Given records —

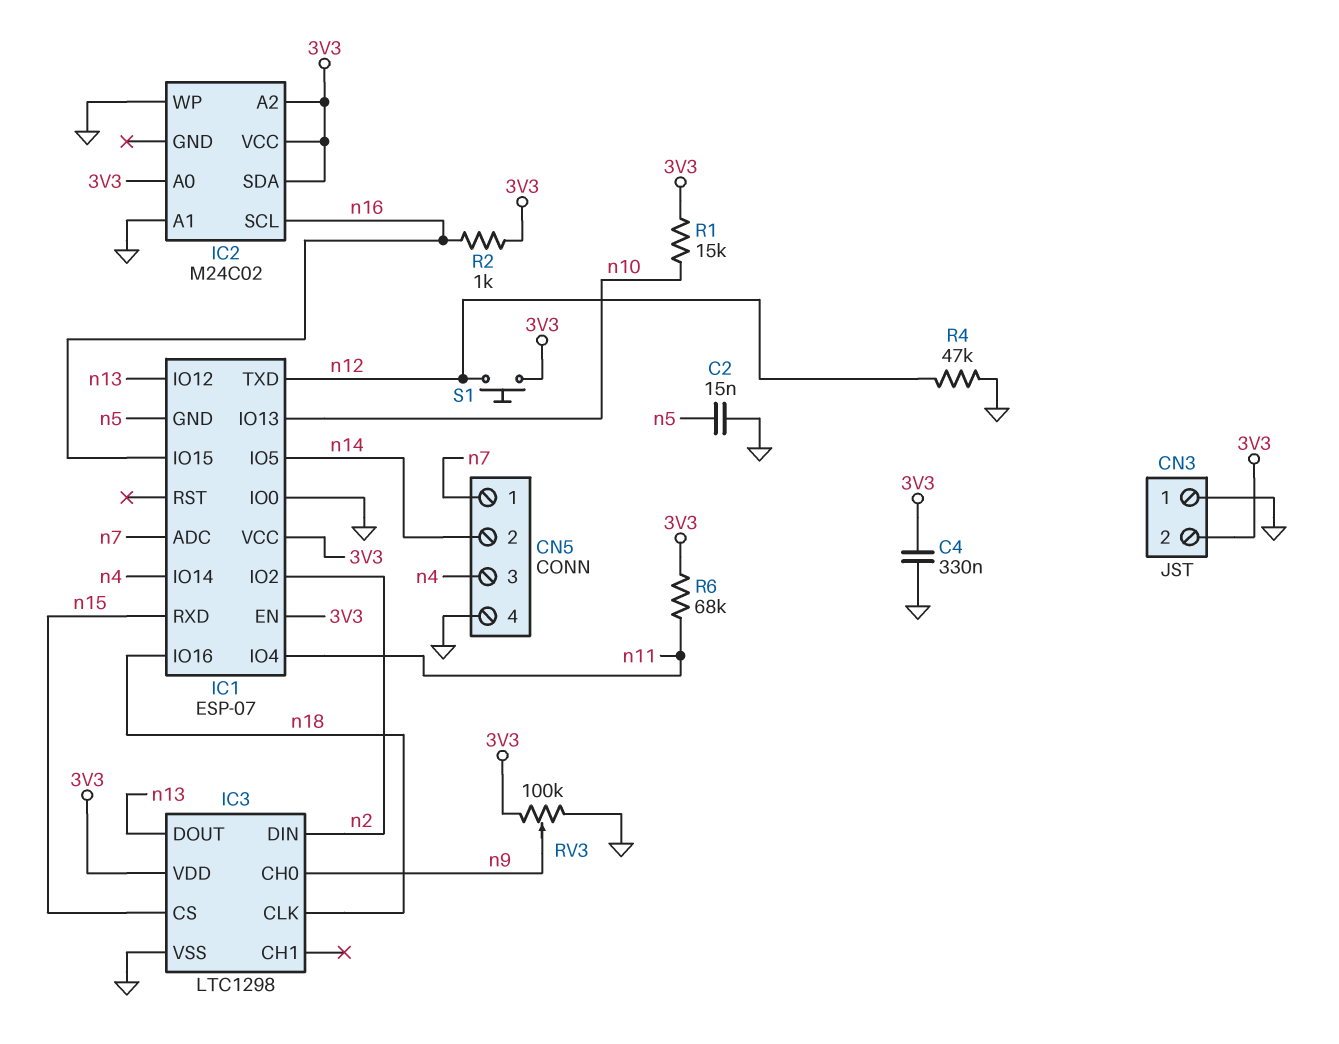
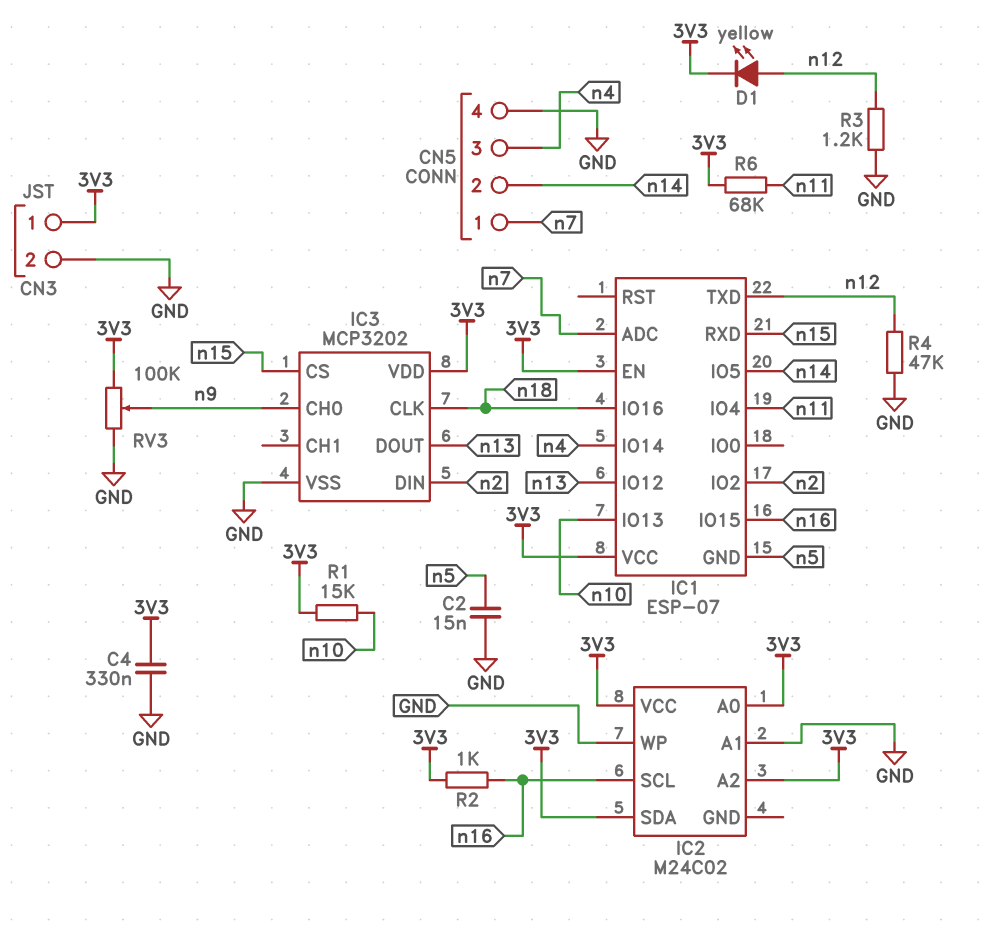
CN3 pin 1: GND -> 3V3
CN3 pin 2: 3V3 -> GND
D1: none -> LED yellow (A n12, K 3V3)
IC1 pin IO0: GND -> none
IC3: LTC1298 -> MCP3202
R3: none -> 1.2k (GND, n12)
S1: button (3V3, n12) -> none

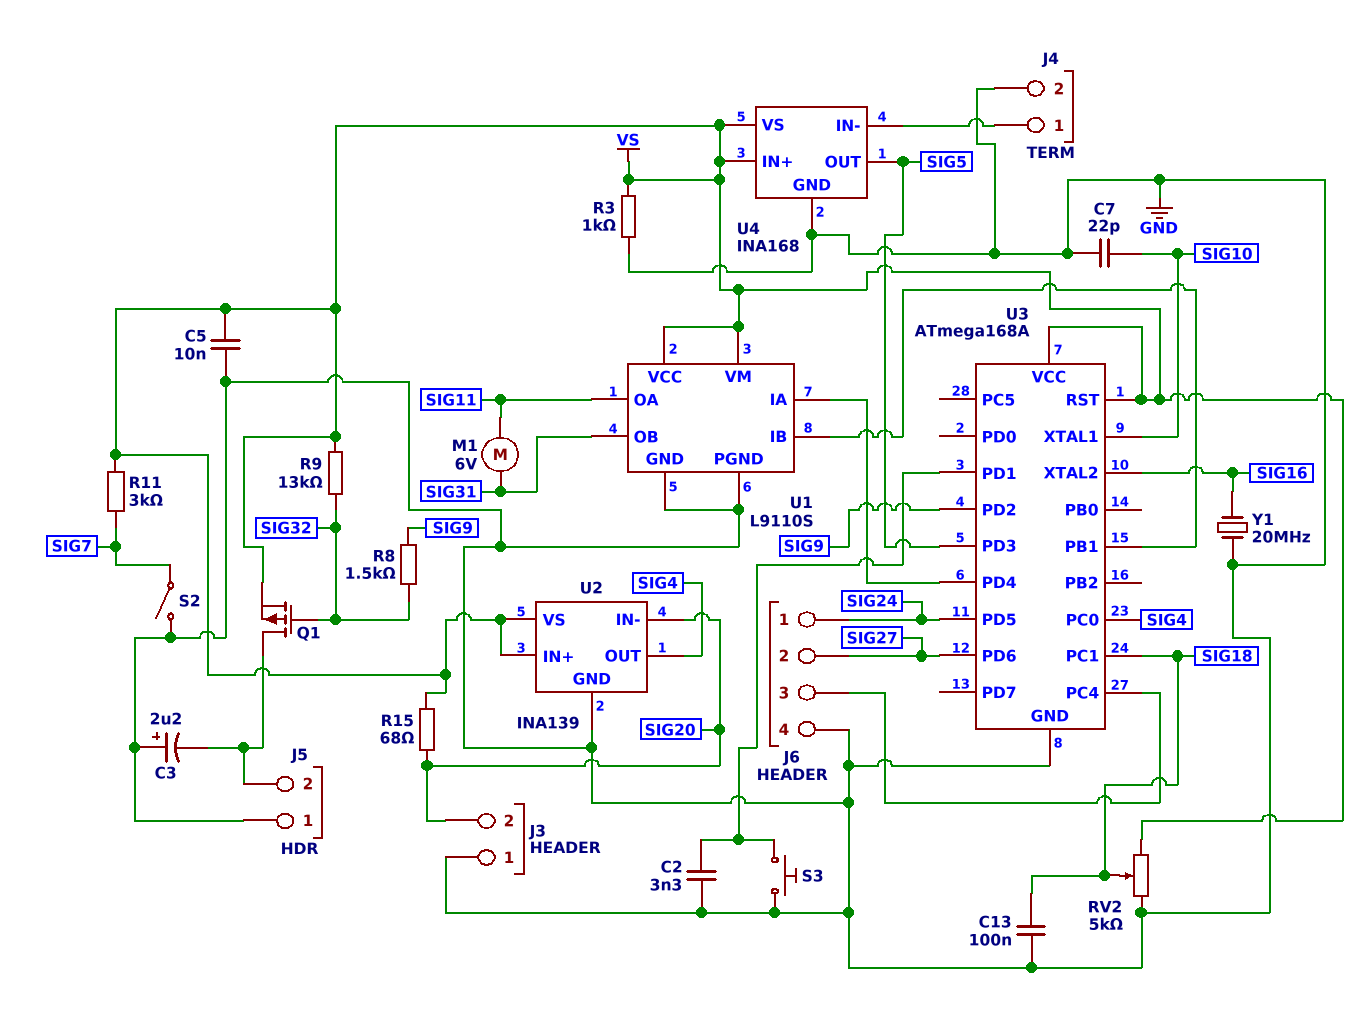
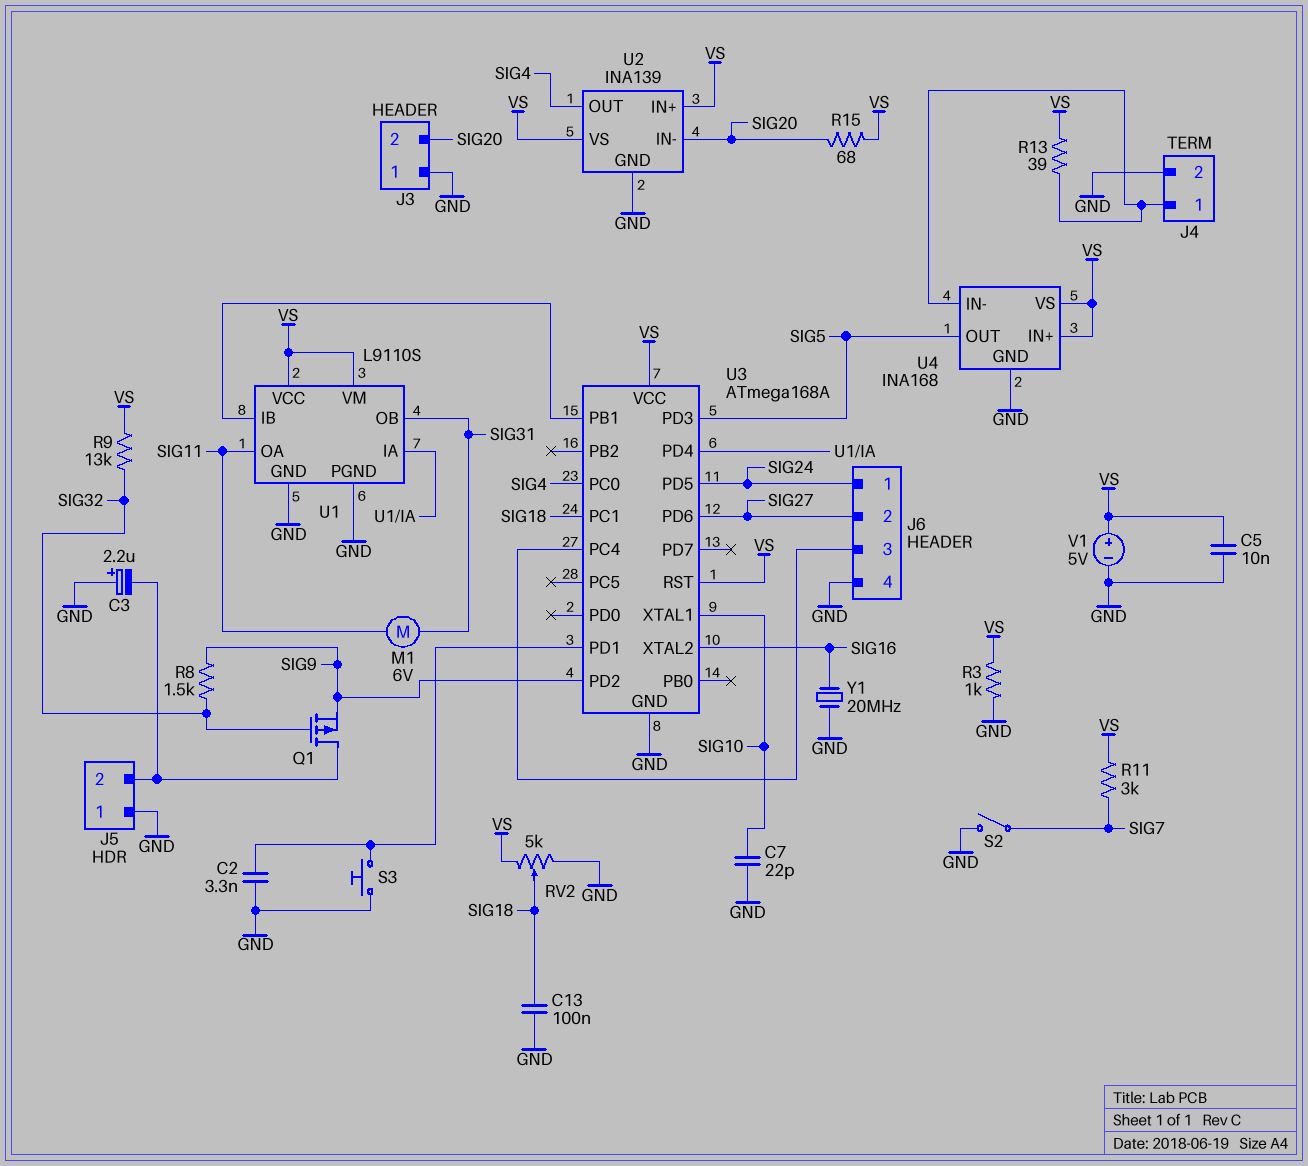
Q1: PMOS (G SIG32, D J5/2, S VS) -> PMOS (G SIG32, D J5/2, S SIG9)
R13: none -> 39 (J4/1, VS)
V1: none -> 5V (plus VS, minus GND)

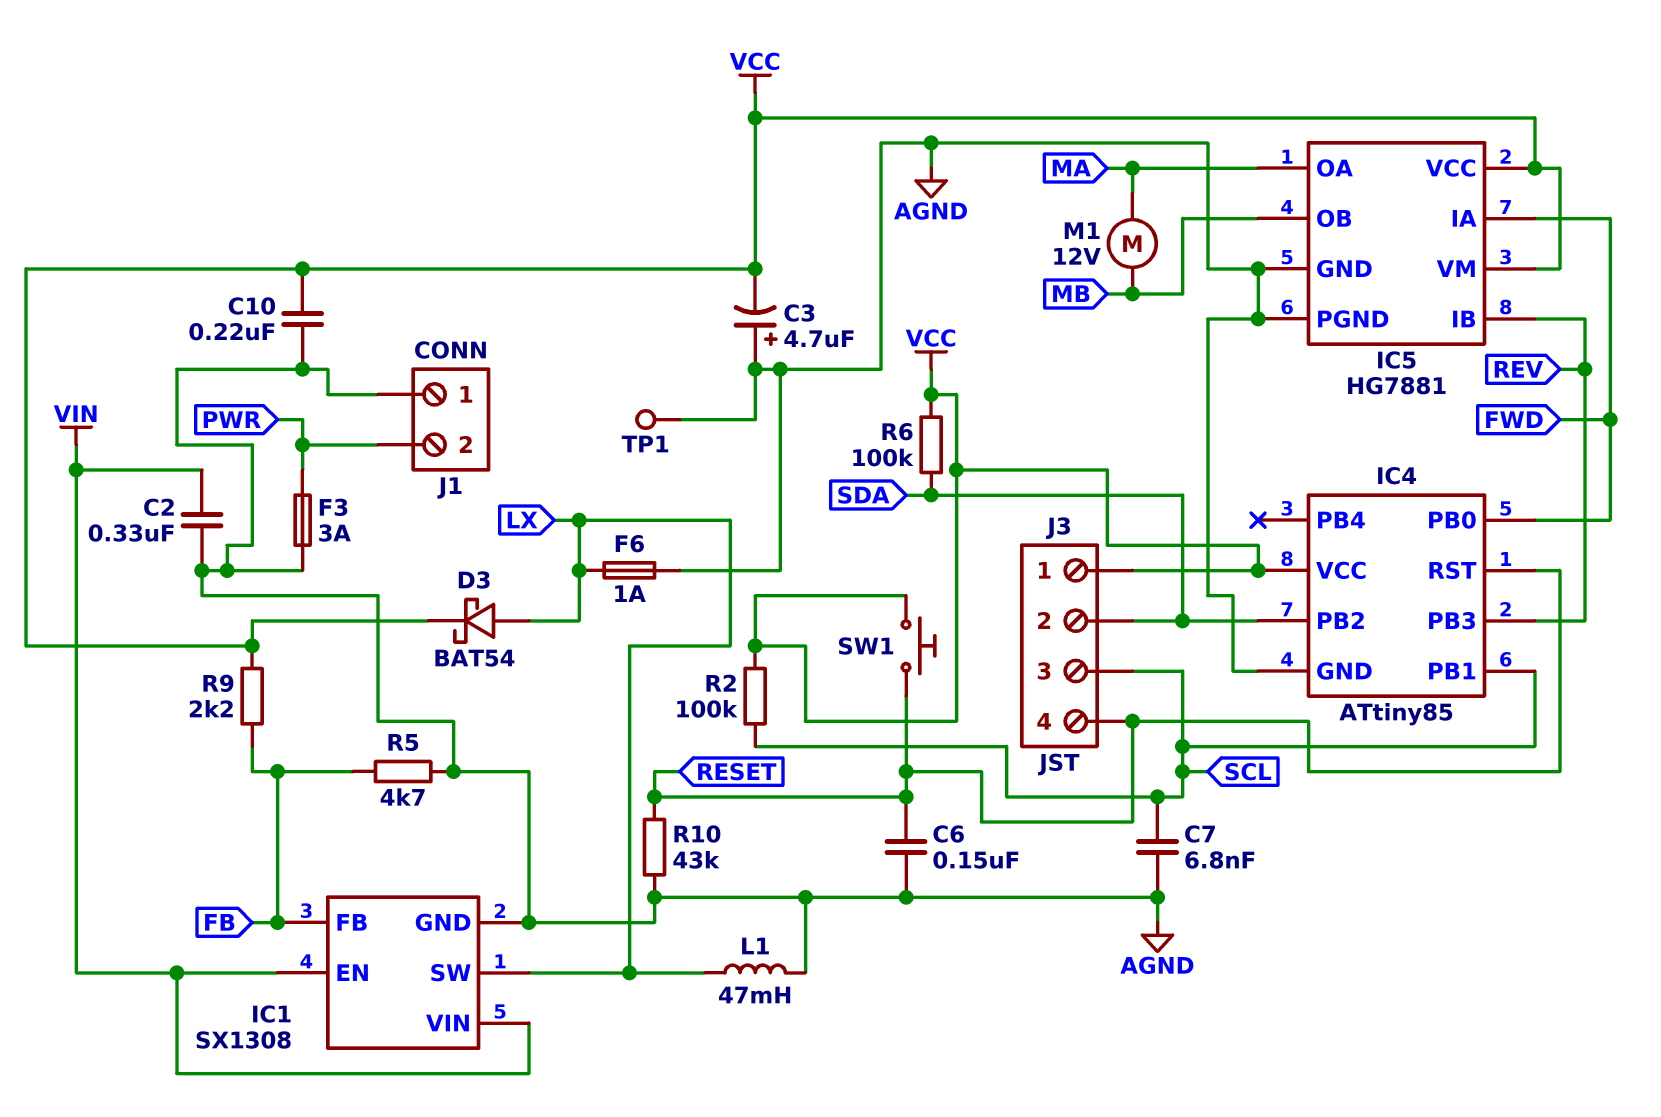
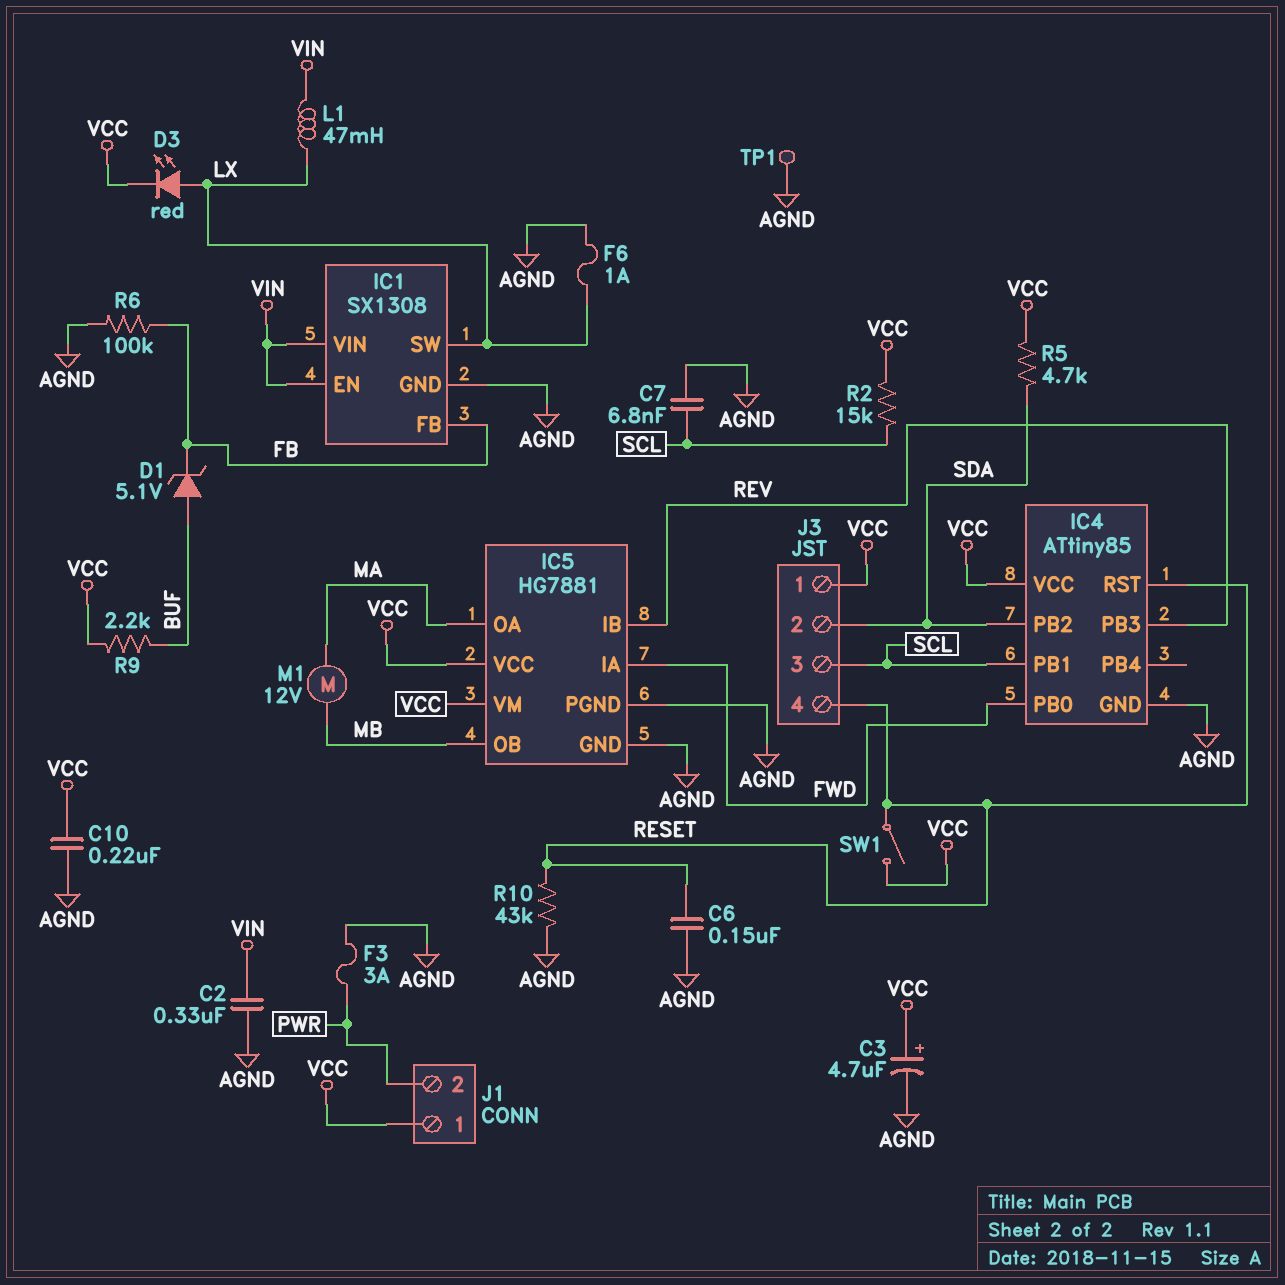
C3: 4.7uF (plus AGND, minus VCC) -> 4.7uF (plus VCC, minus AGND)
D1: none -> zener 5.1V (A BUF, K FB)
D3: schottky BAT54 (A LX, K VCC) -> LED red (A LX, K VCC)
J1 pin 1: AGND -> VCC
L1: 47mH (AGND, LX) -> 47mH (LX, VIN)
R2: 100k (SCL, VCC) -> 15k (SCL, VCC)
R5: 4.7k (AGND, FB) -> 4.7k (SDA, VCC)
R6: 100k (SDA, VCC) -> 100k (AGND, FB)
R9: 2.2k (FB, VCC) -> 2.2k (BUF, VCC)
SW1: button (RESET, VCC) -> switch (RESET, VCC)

How to complete this task — Restate word for word the lines from the one containing "D1: none -> LED yellow (A n12, K 3V3)" through the end of the material above, both included, and nothing besides; drop the pictures.

Task output —
D1: none -> LED yellow (A n12, K 3V3)
IC1 pin IO0: GND -> none
IC3: LTC1298 -> MCP3202
R3: none -> 1.2k (GND, n12)
S1: button (3V3, n12) -> none

Q1: PMOS (G SIG32, D J5/2, S VS) -> PMOS (G SIG32, D J5/2, S SIG9)
R13: none -> 39 (J4/1, VS)
V1: none -> 5V (plus VS, minus GND)

C3: 4.7uF (plus AGND, minus VCC) -> 4.7uF (plus VCC, minus AGND)
D1: none -> zener 5.1V (A BUF, K FB)
D3: schottky BAT54 (A LX, K VCC) -> LED red (A LX, K VCC)
J1 pin 1: AGND -> VCC
L1: 47mH (AGND, LX) -> 47mH (LX, VIN)
R2: 100k (SCL, VCC) -> 15k (SCL, VCC)
R5: 4.7k (AGND, FB) -> 4.7k (SDA, VCC)
R6: 100k (SDA, VCC) -> 100k (AGND, FB)
R9: 2.2k (FB, VCC) -> 2.2k (BUF, VCC)
SW1: button (RESET, VCC) -> switch (RESET, VCC)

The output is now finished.